(Directions for this task):
Beginning at the line containing "D6: LED (A GND, K" and continuing to the end of the records below, give each line again exactly as it stands, and only those lines.

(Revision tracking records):
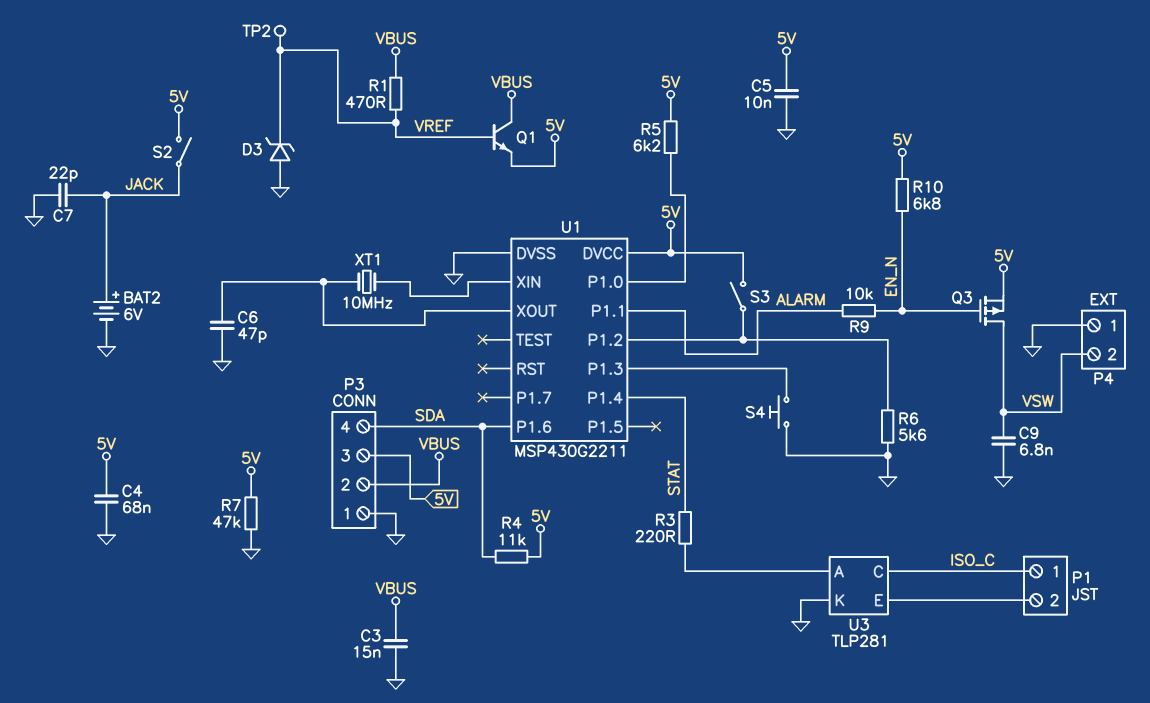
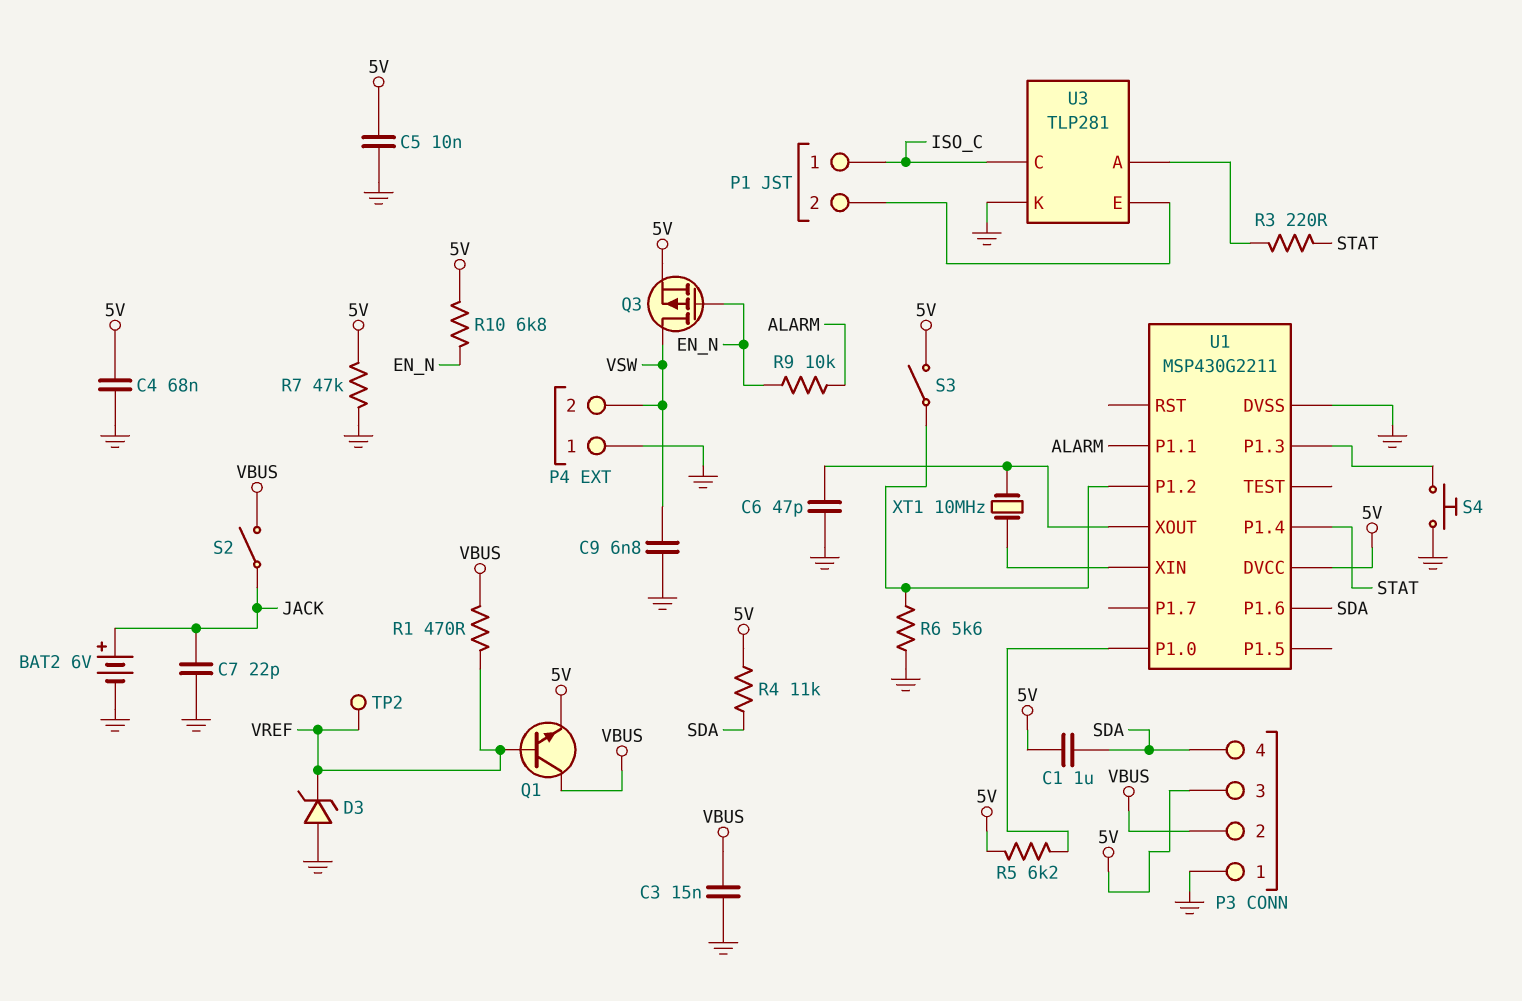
C1: none -> 1uF (5V, SDA)
S2: switch (5V, JACK) -> switch (JACK, VBUS)

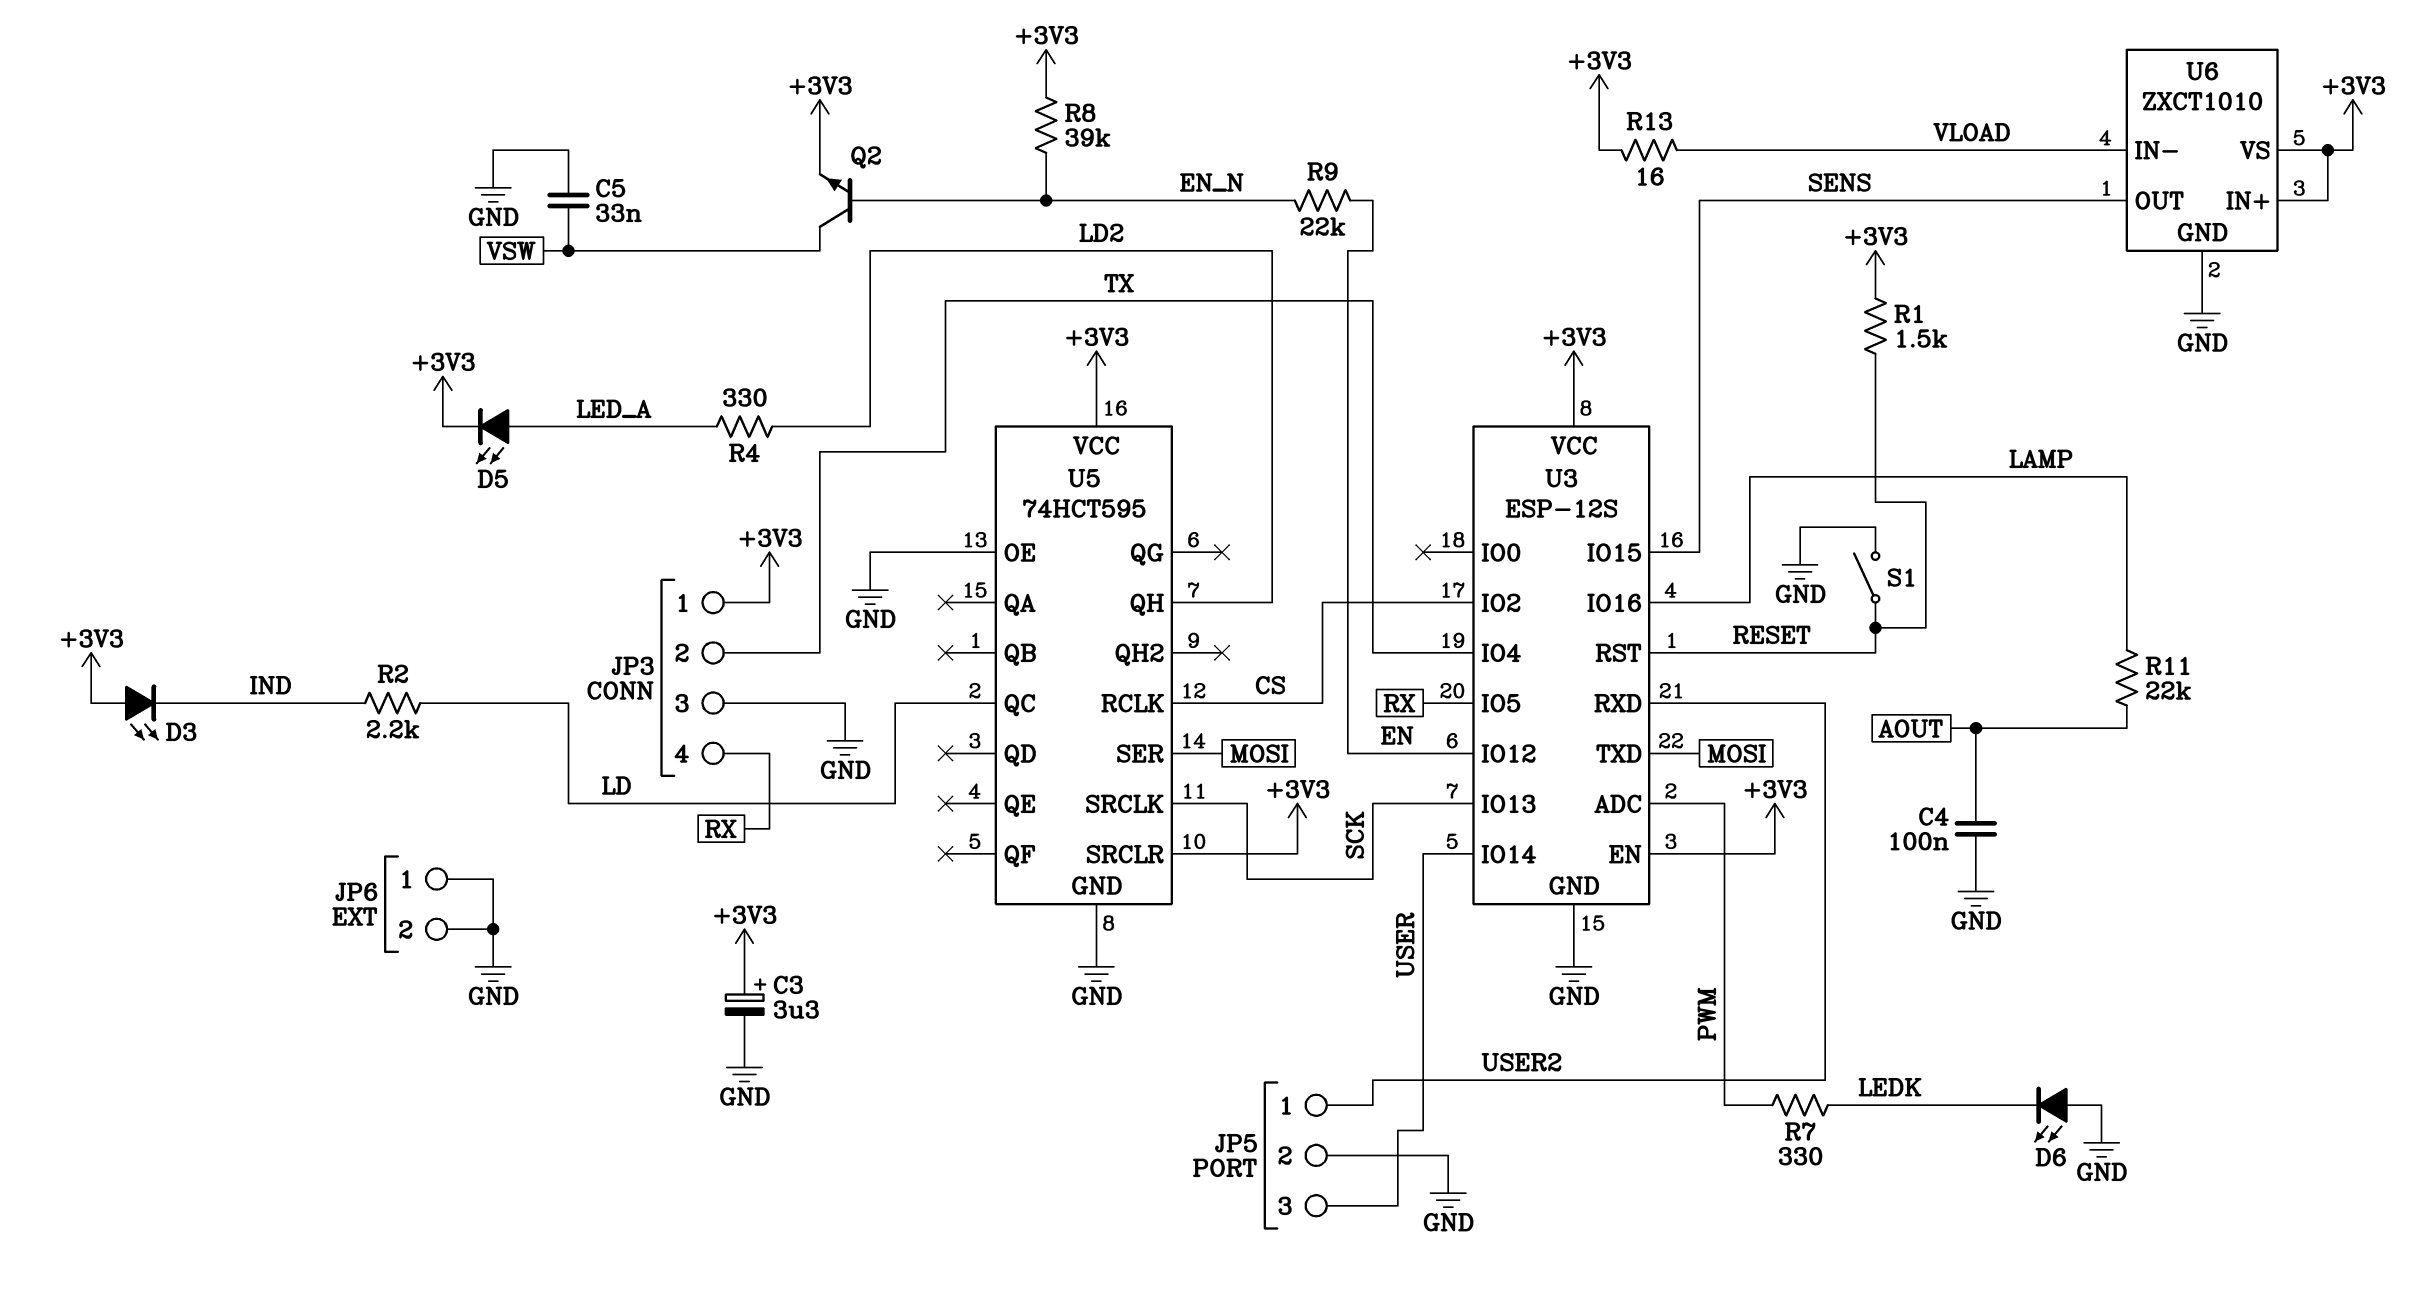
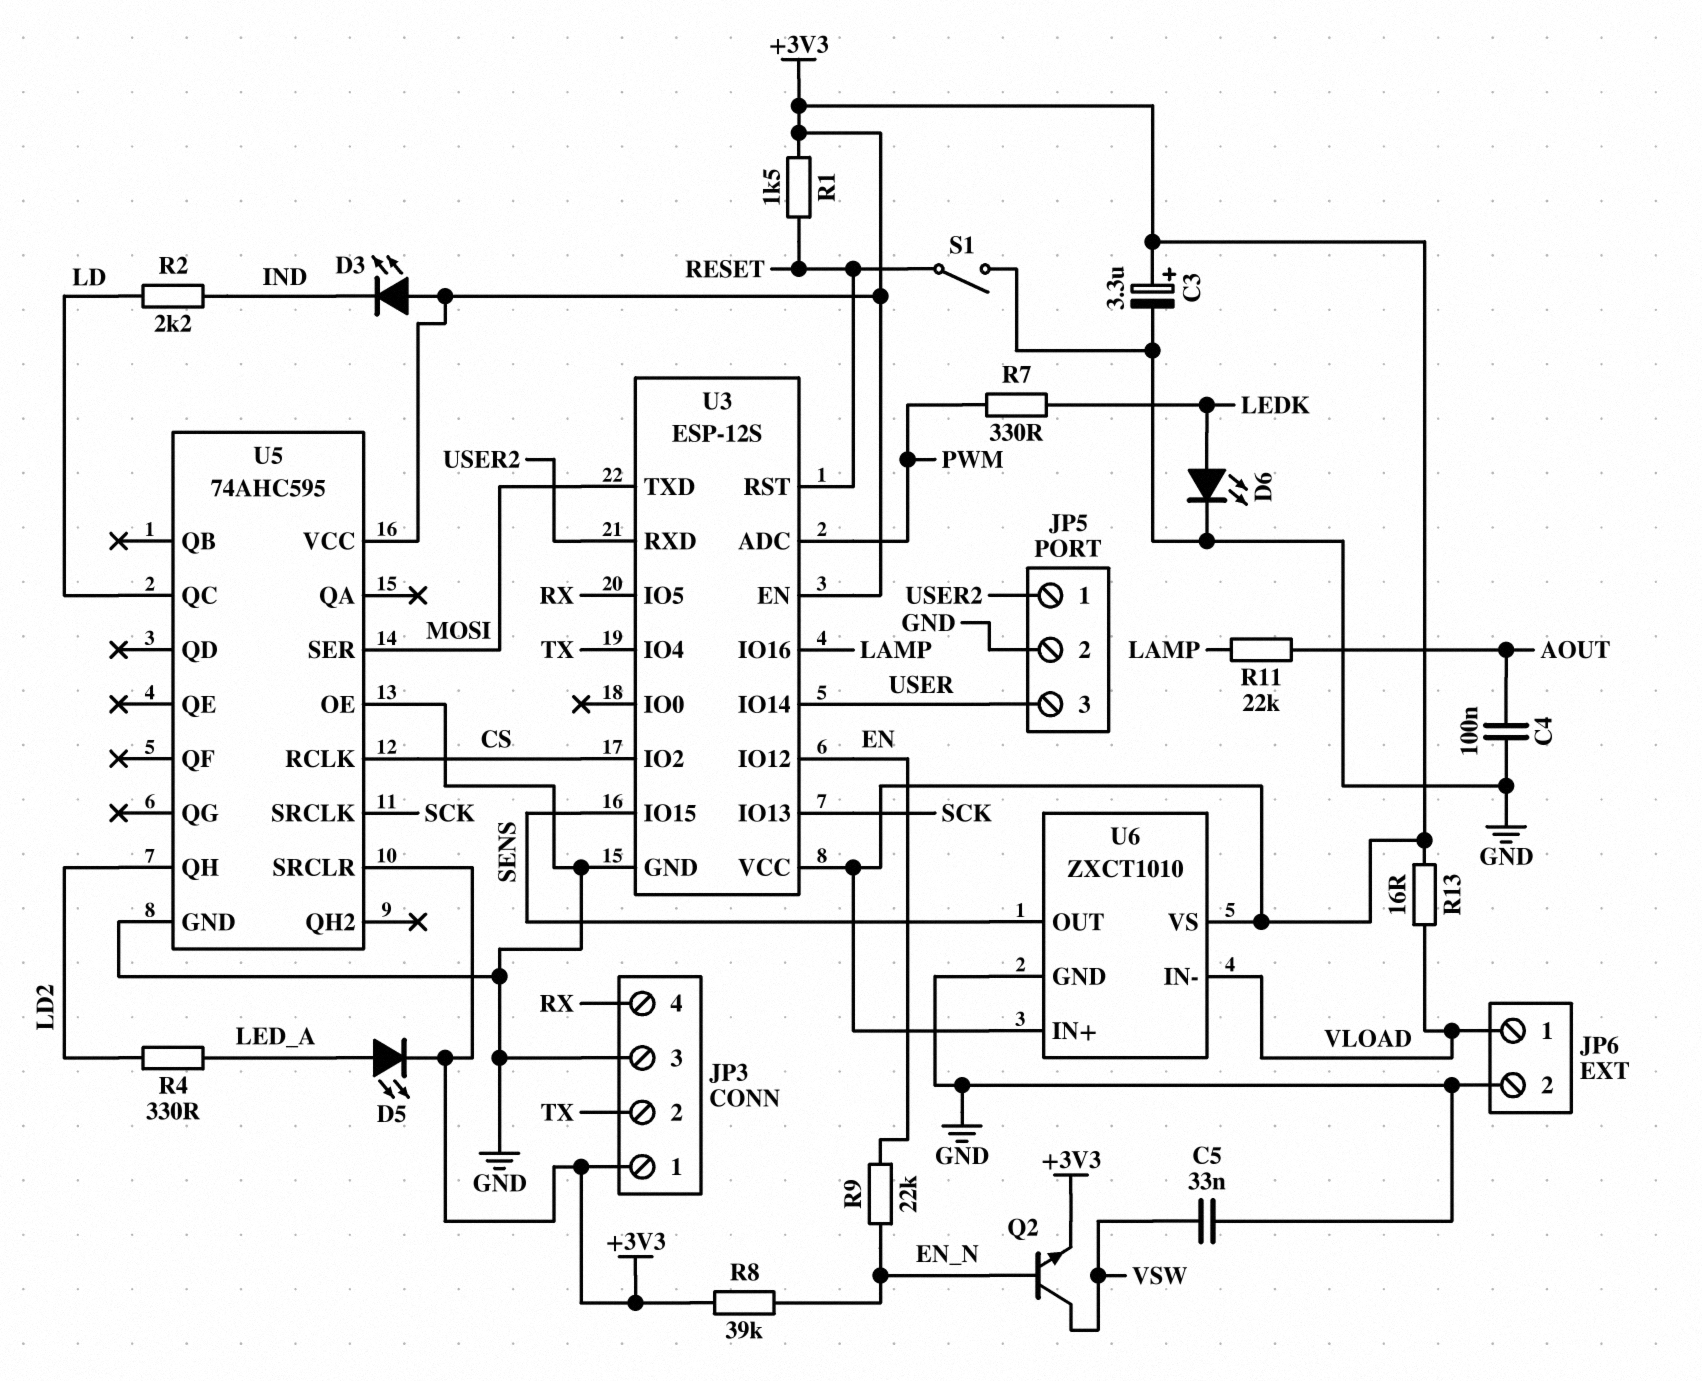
D6: LED (A GND, K LEDK) -> LED (A LEDK, K GND)
JP6 pin 1: GND -> VLOAD
U5: 74HCT595 -> 74AHC595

(Reply to the exercise):
D6: LED (A GND, K LEDK) -> LED (A LEDK, K GND)
JP6 pin 1: GND -> VLOAD
U5: 74HCT595 -> 74AHC595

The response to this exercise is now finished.